- Opening Delimiter -
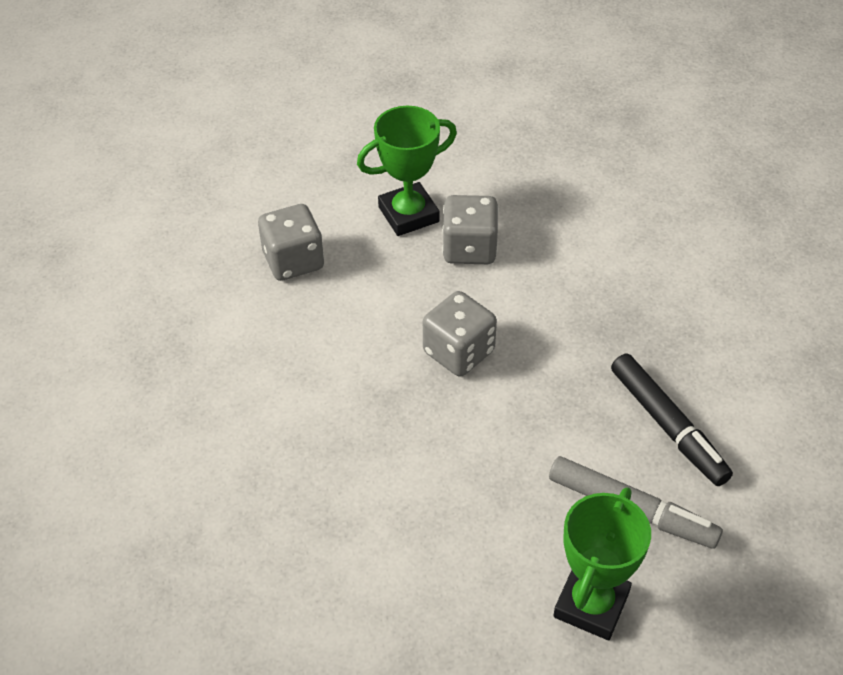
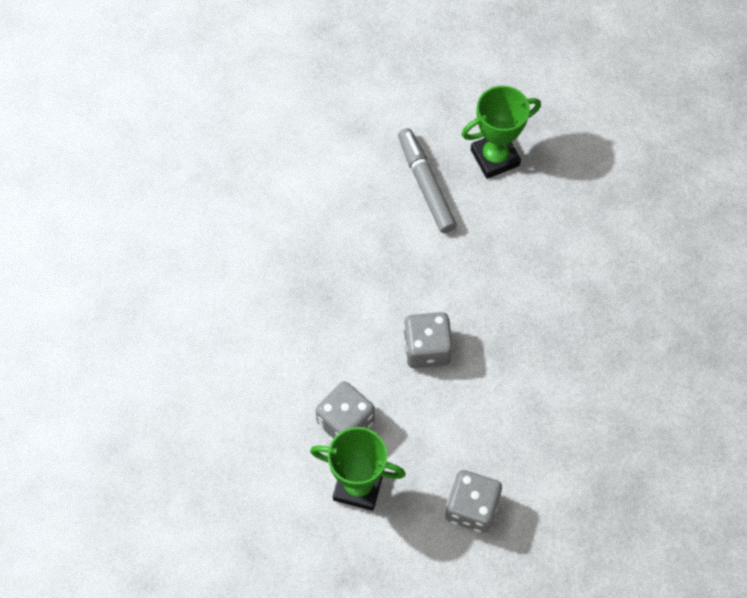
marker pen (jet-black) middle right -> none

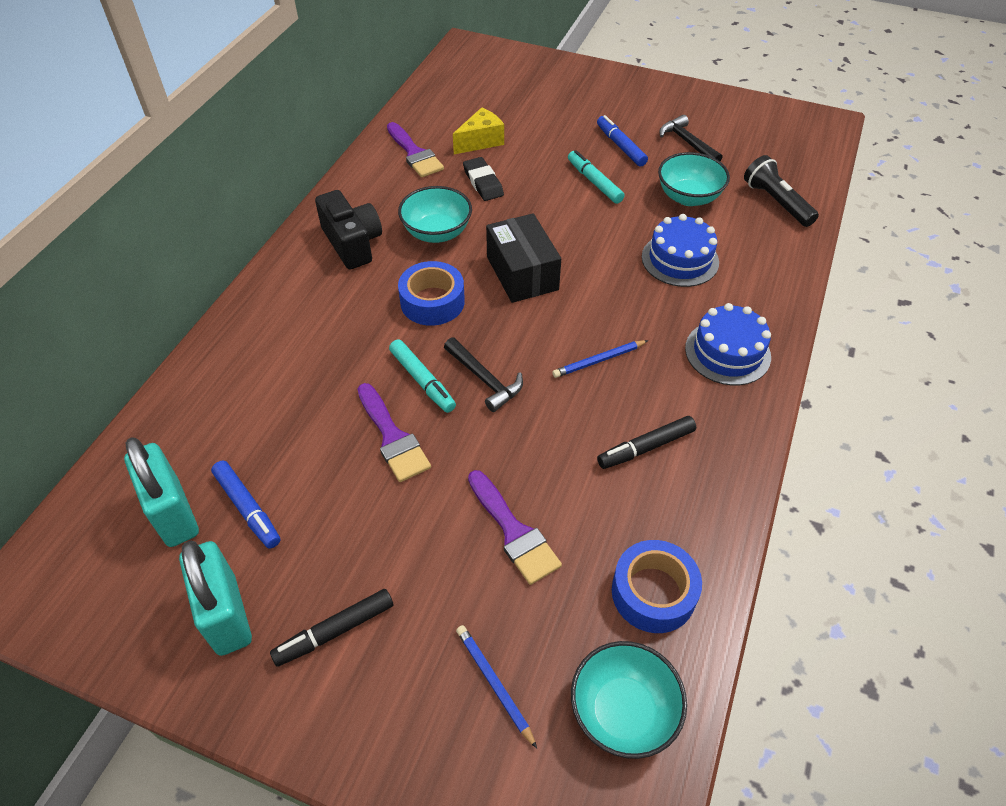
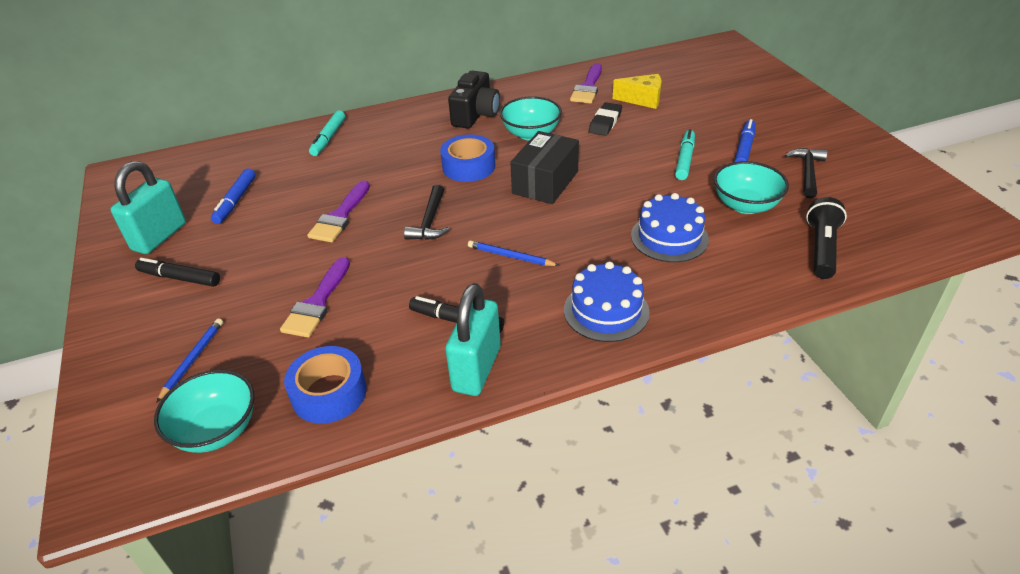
padlock (turquoise) (no. 1 from left in the first image) middle left -> padlock (turquoise) (no. 2 from left) centre, relocated
marker pen (turquoise) (no. 1 from left) centre -> marker pen (turquoise) (no. 1 from left) top left, relocated

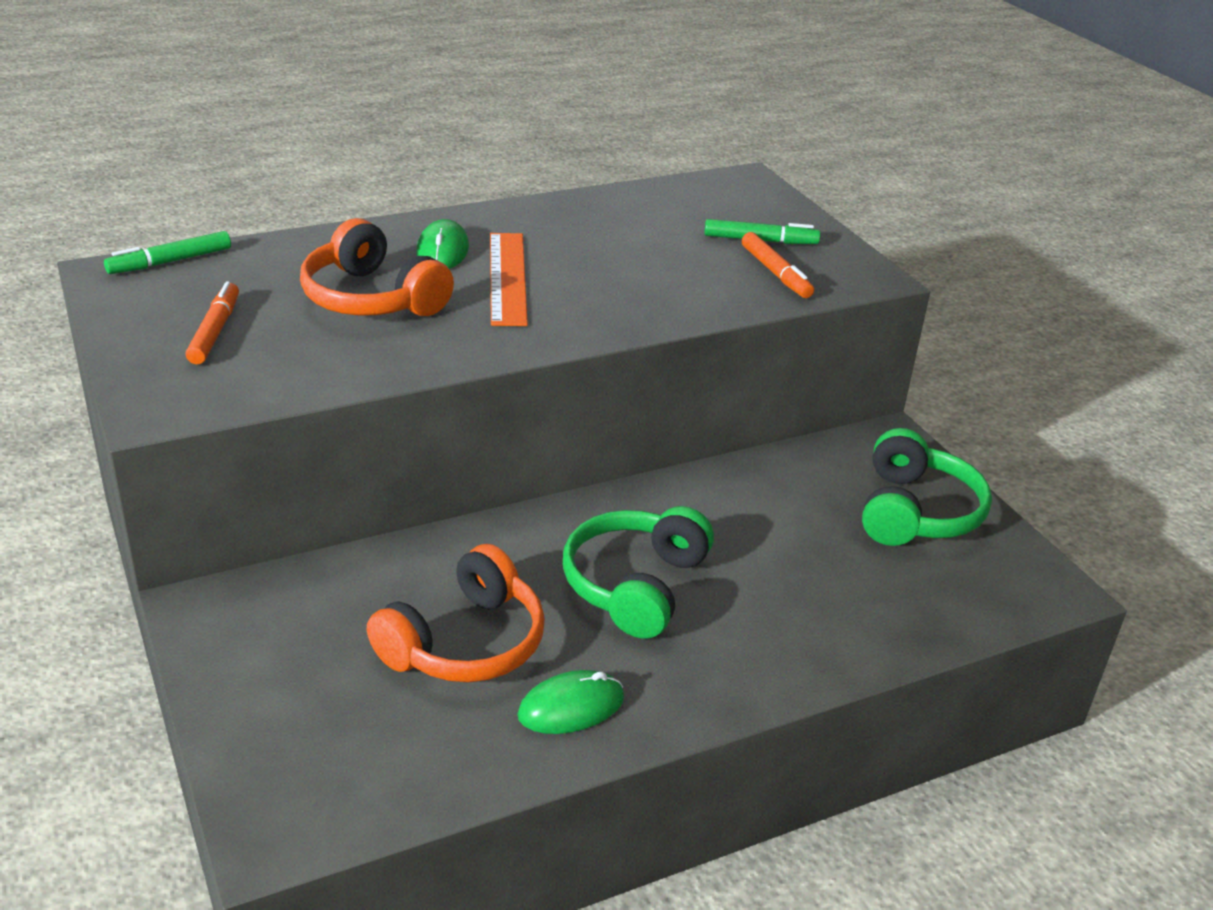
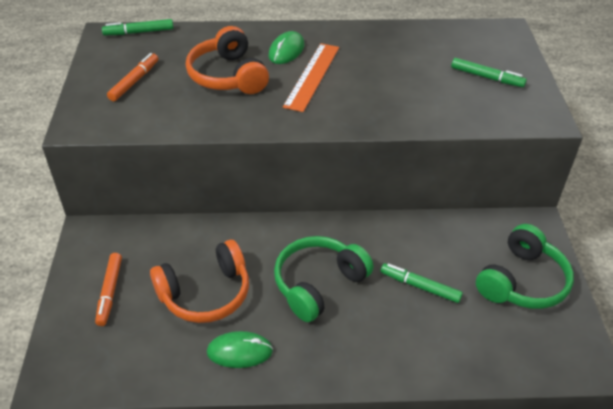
marker pen (bright orange) (no. 2 from left in the first image) top centre -> marker pen (bright orange) (no. 1 from left) bottom left, relocated
none -> marker pen (emerald) (no. 2 from left) bottom right

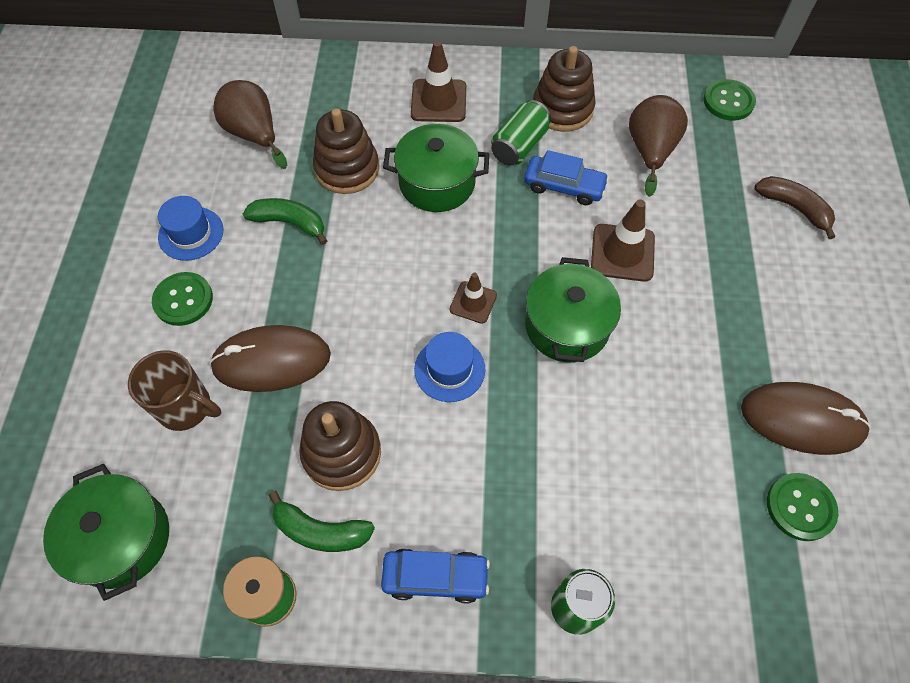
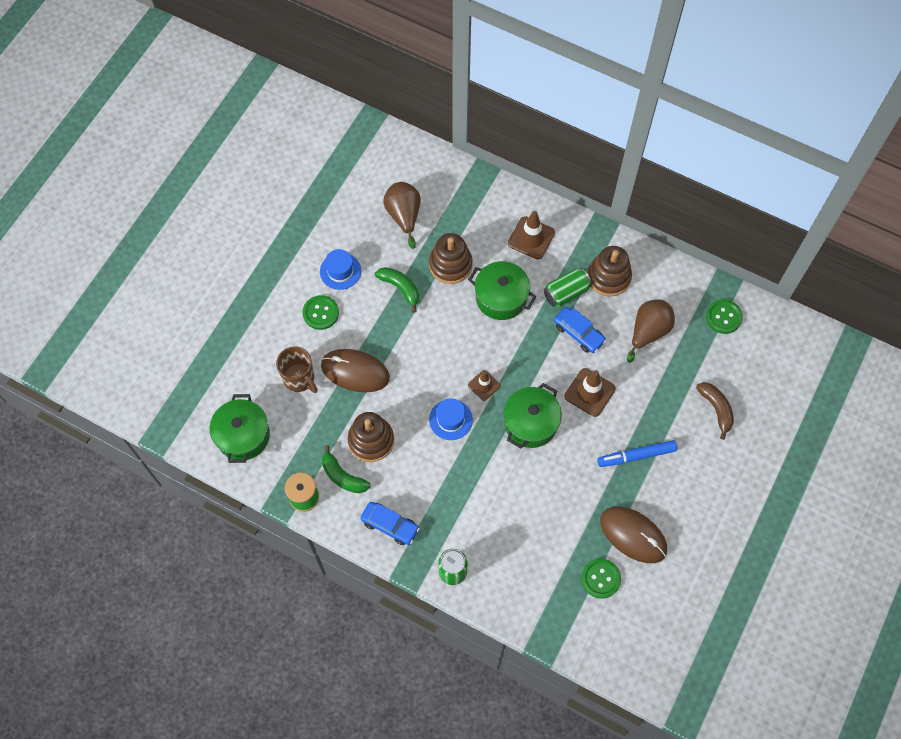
none -> marker pen (royal blue) middle right

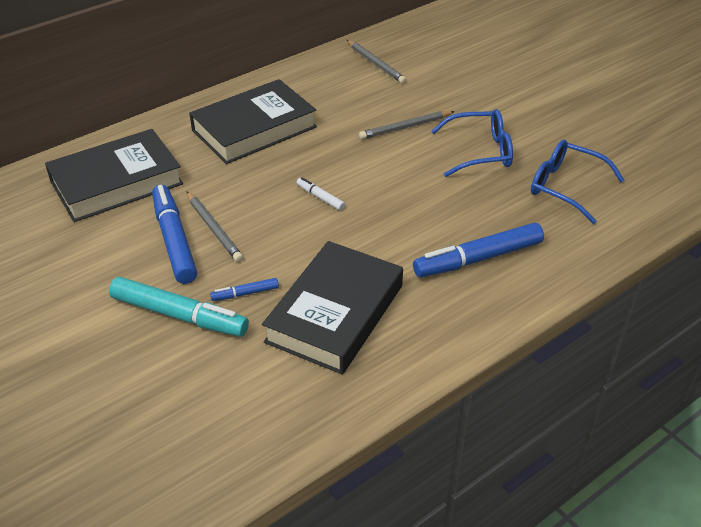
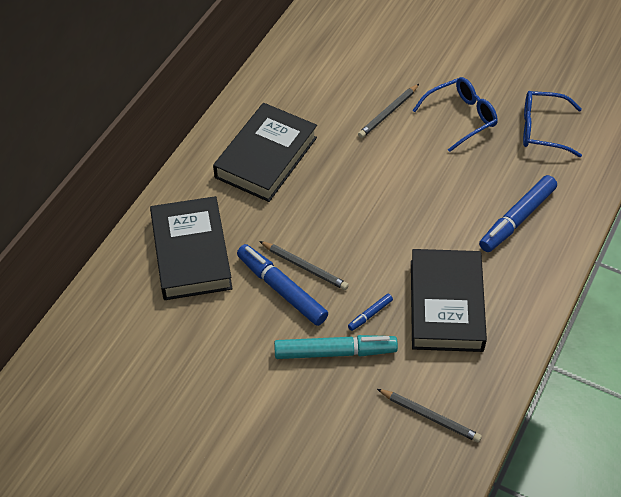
hardback (jet-black) (no. 1 from left) top left -> hardback (jet-black) (no. 1 from left) middle left, 45 degrees counterclockwise
marker pen (snow-white) centre -> none
lead pencil (gray) (no. 2 from left in the first image) top centre -> lead pencil (gray) (no. 3 from left) bottom right, relocated

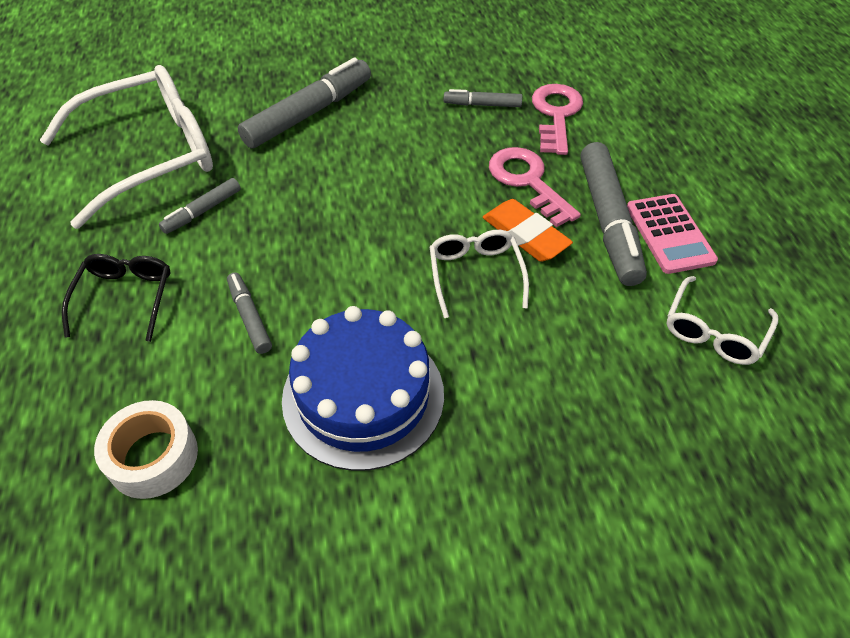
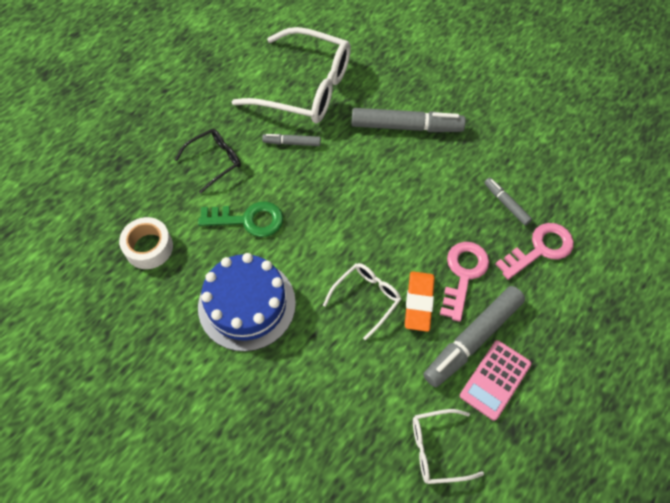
marker pen (gray) (no. 2 from left) middle left -> latchkey (emerald) centre

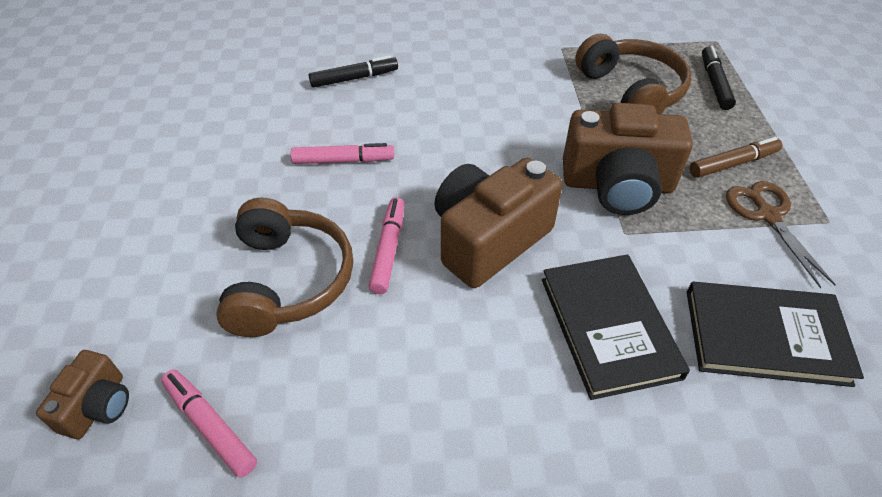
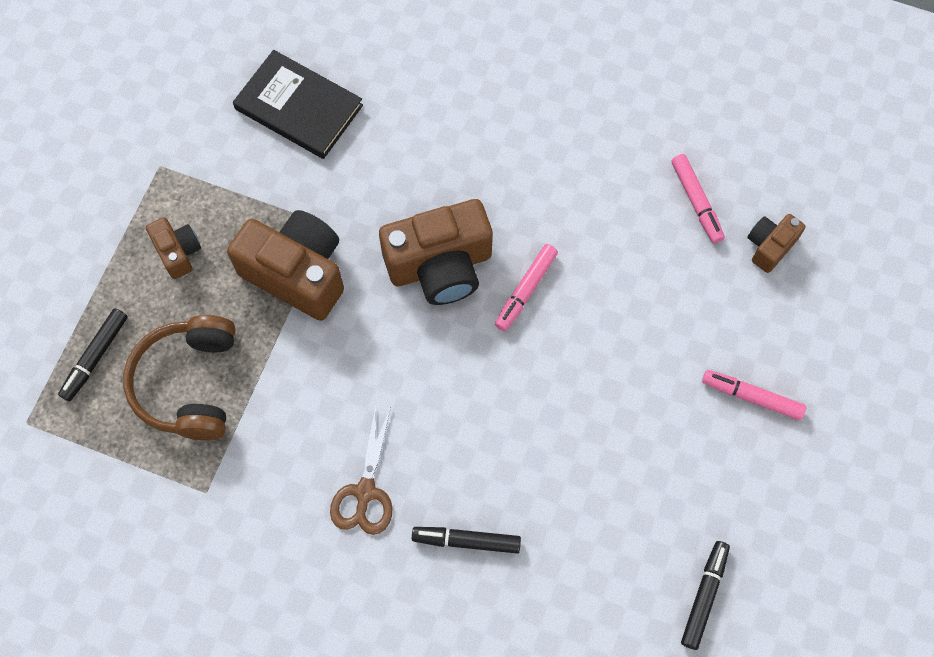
headphones (brown) (no. 1 from left) middle left -> none
marker pen (pink) (no. 2 from left in the first image) top centre -> marker pen (pink) (no. 3 from left) middle right, relocated
hardback (jet-black) (no. 1 from left) middle right -> none
marker pen (brown) top right -> photo camera (brown) (no. 1 from left) middle left
pair of scissors (brown) middle right -> pair of scissors (brown) bottom centre, relocated
none -> marker pen (jet-black) (no. 3 from left) bottom right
- Closing Delimiter -
- WORK INSTRUCTION -
Copy every line of the data word for word, omitting the images.

- SOLUTION TO THIS EXERCISE -
marker pen (jet-black) middle right -> none

padlock (turquoise) (no. 1 from left in the first image) middle left -> padlock (turquoise) (no. 2 from left) centre, relocated
marker pen (turquoise) (no. 1 from left) centre -> marker pen (turquoise) (no. 1 from left) top left, relocated

marker pen (bright orange) (no. 2 from left in the first image) top centre -> marker pen (bright orange) (no. 1 from left) bottom left, relocated
none -> marker pen (emerald) (no. 2 from left) bottom right

none -> marker pen (royal blue) middle right

hardback (jet-black) (no. 1 from left) top left -> hardback (jet-black) (no. 1 from left) middle left, 45 degrees counterclockwise
marker pen (snow-white) centre -> none
lead pencil (gray) (no. 2 from left in the first image) top centre -> lead pencil (gray) (no. 3 from left) bottom right, relocated

marker pen (gray) (no. 2 from left) middle left -> latchkey (emerald) centre

headphones (brown) (no. 1 from left) middle left -> none
marker pen (pink) (no. 2 from left in the first image) top centre -> marker pen (pink) (no. 3 from left) middle right, relocated
hardback (jet-black) (no. 1 from left) middle right -> none
marker pen (brown) top right -> photo camera (brown) (no. 1 from left) middle left
pair of scissors (brown) middle right -> pair of scissors (brown) bottom centre, relocated
none -> marker pen (jet-black) (no. 3 from left) bottom right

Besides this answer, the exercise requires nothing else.